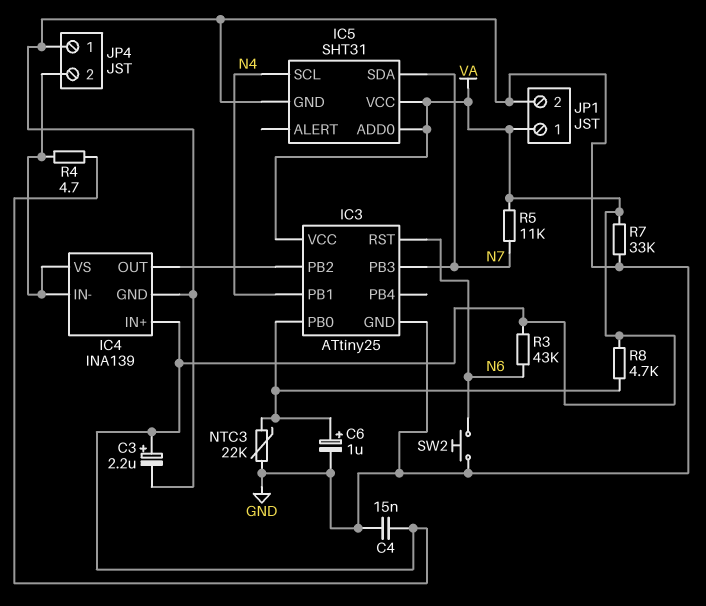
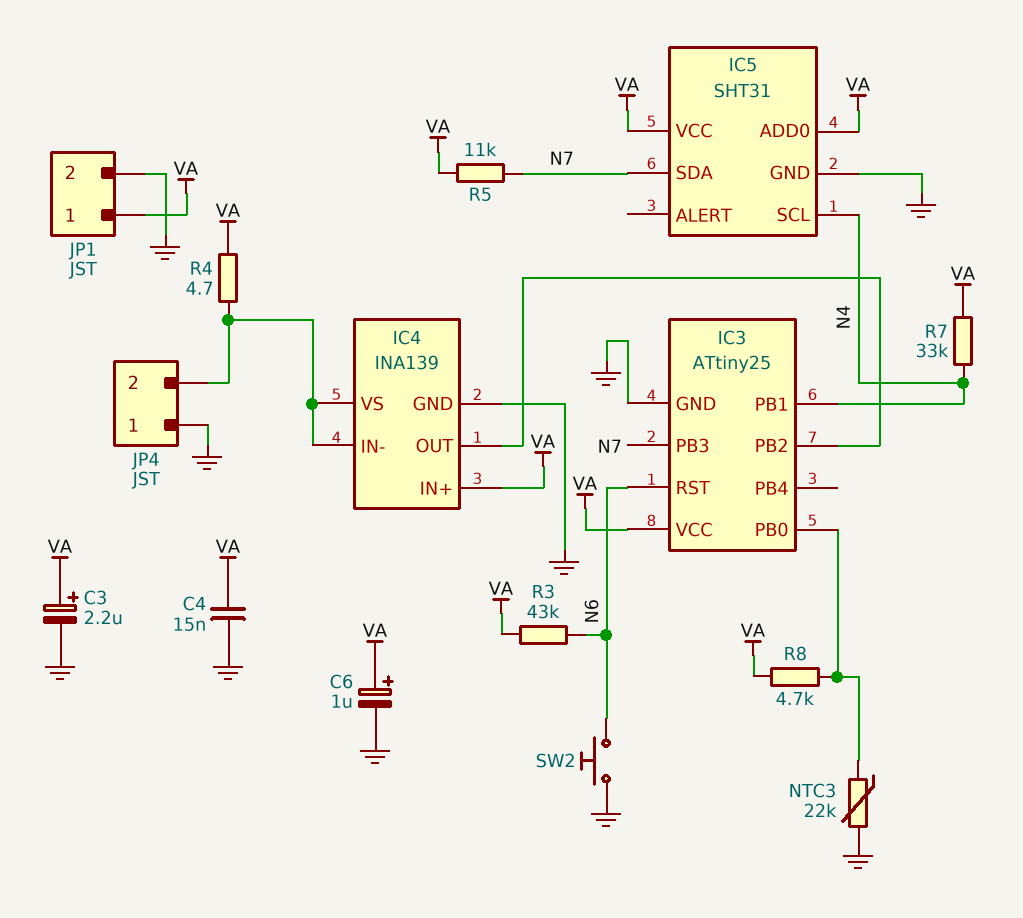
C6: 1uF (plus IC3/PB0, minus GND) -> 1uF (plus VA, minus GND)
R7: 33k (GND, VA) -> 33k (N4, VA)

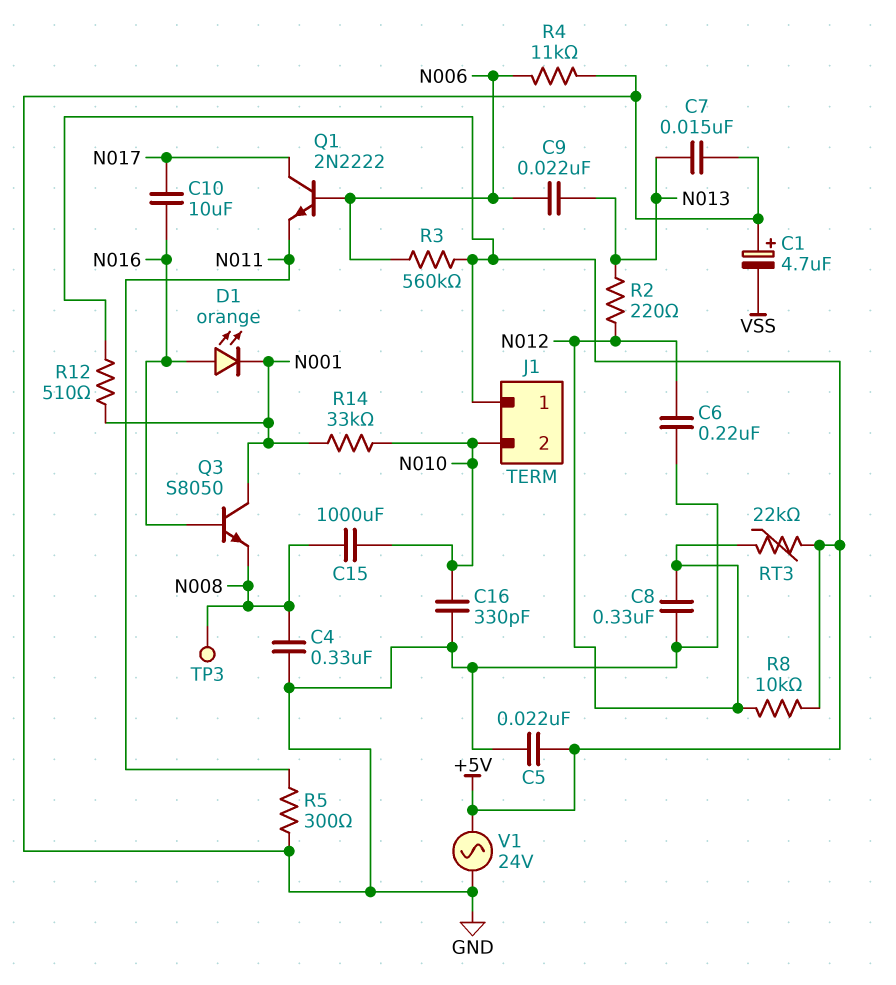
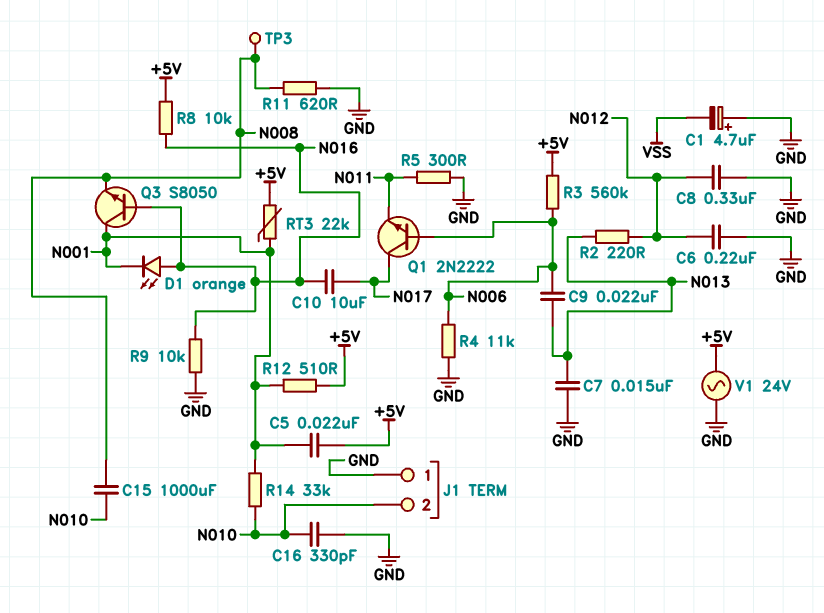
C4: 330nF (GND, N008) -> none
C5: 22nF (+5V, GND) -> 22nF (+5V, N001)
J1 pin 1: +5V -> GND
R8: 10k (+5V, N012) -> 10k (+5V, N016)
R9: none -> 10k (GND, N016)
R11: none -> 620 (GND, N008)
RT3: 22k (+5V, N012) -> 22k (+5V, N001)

····················

**Requirement:** Would you reproduce the lines above exactly, without carrying over the pictures?

**Task result:**
C6: 1uF (plus IC3/PB0, minus GND) -> 1uF (plus VA, minus GND)
R7: 33k (GND, VA) -> 33k (N4, VA)

C4: 330nF (GND, N008) -> none
C5: 22nF (+5V, GND) -> 22nF (+5V, N001)
J1 pin 1: +5V -> GND
R8: 10k (+5V, N012) -> 10k (+5V, N016)
R9: none -> 10k (GND, N016)
R11: none -> 620 (GND, N008)
RT3: 22k (+5V, N012) -> 22k (+5V, N001)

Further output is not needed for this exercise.